(Object tracking records)

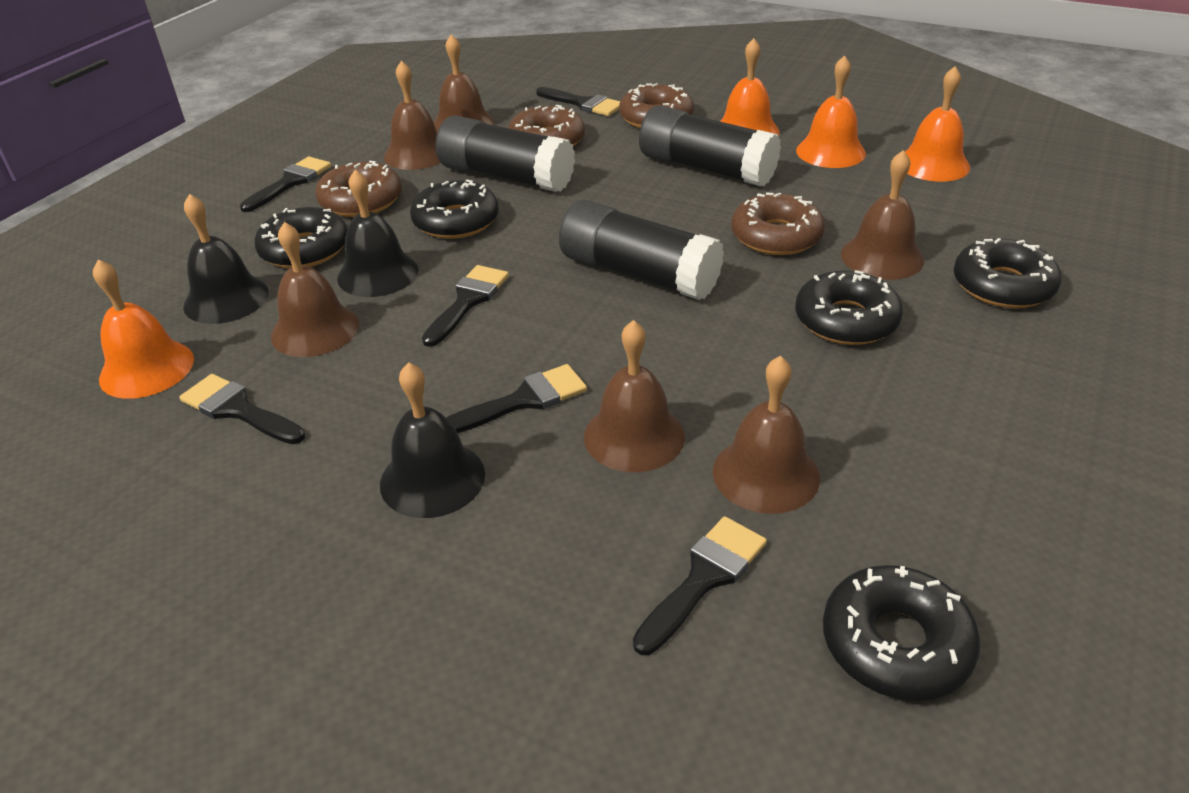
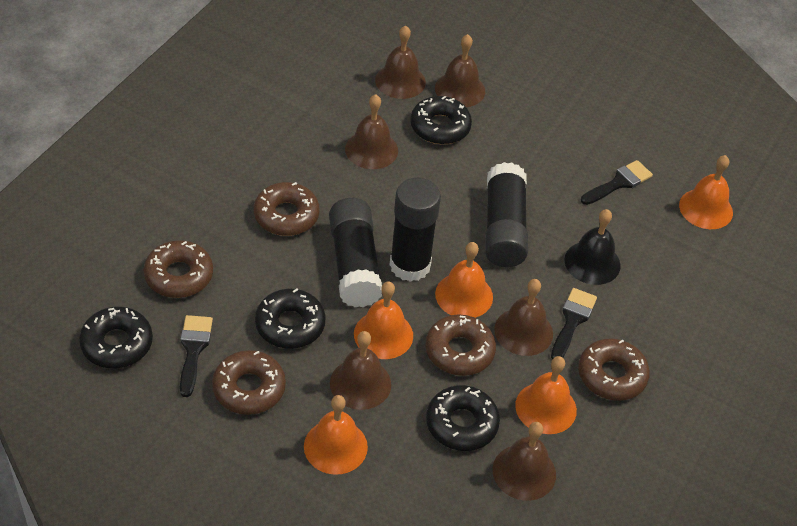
black bell: 3 -> 1
black brush: 6 -> 3
black donut: 5 -> 4
brown donut: 4 -> 5
orange bell: 4 -> 5

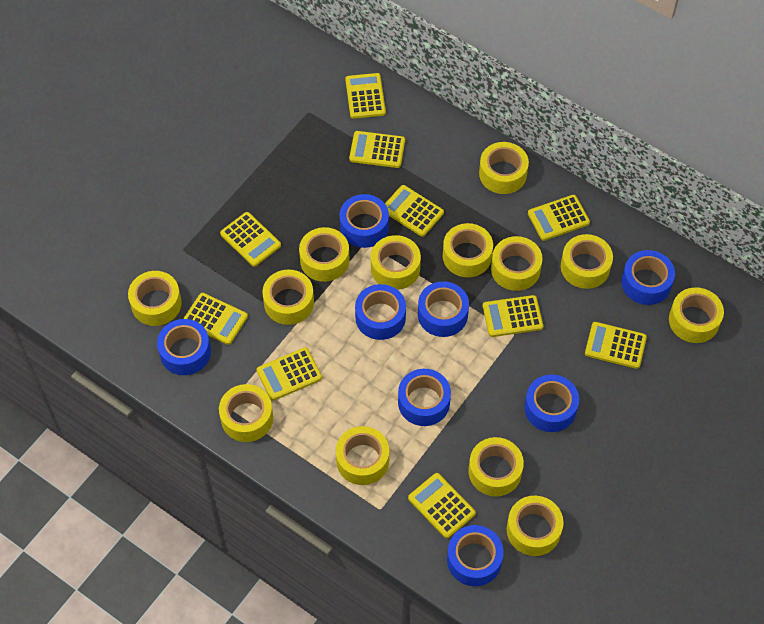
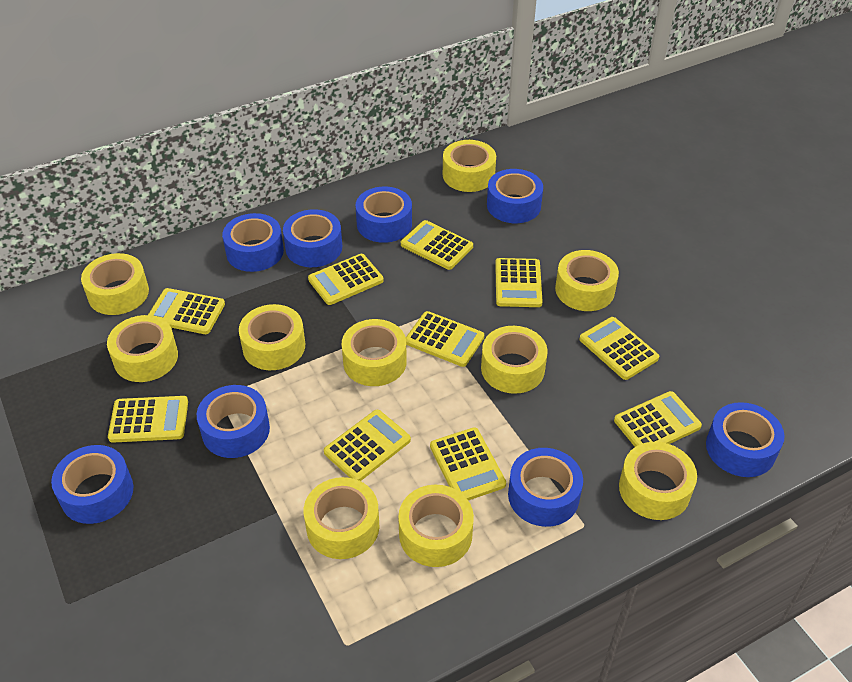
yellow tape: 13 -> 10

ACTION ITEM → Here the records must be restated exactly, minus any images.

RESPONSE TO THE TASK →
black bell: 3 -> 1
black brush: 6 -> 3
black donut: 5 -> 4
brown donut: 4 -> 5
orange bell: 4 -> 5

yellow tape: 13 -> 10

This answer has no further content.